TASK REQUIREMENTS:
Your response should consist of every line below, reproduced without alteration.

SOURCE DATA:
--------------------------------------------------
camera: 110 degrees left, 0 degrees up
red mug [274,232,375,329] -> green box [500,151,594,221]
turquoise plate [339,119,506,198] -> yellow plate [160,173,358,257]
--------------------------------------------------
WRITTEN SOLUTION:
camera: 110 degrees left, 0 degrees up
red mug [274,232,375,329] -> green box [500,151,594,221]
turquoise plate [339,119,506,198] -> yellow plate [160,173,358,257]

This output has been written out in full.